From the entries below, count every line that contains the word "notebook". Please give the number and nothing else.

[[ Provided material open ]]

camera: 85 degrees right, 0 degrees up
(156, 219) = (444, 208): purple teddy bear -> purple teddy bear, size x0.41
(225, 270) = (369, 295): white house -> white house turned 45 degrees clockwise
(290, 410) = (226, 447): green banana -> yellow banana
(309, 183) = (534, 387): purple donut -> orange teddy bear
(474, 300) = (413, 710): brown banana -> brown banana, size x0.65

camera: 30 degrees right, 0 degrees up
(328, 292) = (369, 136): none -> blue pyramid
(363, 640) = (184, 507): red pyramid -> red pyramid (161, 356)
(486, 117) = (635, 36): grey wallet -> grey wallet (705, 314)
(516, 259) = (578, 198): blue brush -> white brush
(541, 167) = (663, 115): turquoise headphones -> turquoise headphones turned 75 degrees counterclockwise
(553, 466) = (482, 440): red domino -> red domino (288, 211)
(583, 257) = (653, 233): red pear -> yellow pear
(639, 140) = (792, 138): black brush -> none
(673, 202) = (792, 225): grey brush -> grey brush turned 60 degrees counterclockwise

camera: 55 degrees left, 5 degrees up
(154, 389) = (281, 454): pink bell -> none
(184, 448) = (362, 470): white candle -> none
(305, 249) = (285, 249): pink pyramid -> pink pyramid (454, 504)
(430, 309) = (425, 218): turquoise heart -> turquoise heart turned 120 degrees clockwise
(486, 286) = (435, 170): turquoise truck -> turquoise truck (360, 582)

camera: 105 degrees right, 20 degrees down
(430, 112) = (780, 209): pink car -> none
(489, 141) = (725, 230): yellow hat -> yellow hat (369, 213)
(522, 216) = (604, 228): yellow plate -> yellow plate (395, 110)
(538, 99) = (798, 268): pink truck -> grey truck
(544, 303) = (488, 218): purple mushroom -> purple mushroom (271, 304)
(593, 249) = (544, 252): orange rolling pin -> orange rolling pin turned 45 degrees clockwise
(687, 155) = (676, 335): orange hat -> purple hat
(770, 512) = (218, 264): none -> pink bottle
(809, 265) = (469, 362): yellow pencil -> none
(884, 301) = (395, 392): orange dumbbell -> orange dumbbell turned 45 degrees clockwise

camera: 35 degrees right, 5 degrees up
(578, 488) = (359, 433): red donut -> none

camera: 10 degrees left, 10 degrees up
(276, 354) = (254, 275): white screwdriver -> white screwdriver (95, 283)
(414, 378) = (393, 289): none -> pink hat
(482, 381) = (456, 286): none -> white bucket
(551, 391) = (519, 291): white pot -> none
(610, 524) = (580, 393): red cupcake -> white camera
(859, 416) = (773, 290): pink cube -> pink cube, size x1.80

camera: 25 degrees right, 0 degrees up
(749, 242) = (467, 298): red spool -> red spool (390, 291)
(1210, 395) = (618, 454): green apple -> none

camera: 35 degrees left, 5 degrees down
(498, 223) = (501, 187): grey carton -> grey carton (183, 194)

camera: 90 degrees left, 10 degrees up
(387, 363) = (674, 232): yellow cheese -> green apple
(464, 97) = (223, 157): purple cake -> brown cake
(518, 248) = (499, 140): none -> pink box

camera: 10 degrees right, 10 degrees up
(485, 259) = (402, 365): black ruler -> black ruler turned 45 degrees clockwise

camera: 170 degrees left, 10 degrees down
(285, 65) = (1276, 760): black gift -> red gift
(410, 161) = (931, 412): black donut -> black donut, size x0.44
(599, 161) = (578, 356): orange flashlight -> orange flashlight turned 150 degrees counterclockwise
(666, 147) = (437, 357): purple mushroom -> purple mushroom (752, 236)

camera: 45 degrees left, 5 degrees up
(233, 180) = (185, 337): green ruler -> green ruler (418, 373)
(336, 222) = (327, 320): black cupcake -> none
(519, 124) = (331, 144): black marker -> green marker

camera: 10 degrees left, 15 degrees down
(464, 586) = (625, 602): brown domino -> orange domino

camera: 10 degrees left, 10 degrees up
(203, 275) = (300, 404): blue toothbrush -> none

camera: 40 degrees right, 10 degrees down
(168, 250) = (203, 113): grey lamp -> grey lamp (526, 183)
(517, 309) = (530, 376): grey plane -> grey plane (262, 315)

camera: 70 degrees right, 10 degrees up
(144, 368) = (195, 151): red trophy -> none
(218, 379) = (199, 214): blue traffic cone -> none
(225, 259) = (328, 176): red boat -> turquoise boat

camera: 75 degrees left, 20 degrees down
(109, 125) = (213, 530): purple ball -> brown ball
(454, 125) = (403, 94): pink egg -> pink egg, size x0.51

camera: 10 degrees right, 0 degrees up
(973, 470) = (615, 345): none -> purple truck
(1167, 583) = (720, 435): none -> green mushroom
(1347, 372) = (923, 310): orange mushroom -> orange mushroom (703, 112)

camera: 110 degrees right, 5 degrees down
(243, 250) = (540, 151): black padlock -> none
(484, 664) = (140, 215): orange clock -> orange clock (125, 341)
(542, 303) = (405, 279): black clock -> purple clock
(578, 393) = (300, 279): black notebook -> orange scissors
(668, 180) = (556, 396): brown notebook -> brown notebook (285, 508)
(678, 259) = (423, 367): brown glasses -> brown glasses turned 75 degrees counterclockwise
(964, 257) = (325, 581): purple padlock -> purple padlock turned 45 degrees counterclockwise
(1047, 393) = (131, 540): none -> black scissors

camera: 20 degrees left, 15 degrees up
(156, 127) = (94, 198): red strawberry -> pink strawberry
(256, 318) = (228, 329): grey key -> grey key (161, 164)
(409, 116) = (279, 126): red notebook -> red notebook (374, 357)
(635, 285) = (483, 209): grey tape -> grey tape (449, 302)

[[ Provided material closed ]]

_Output for this exercise_
3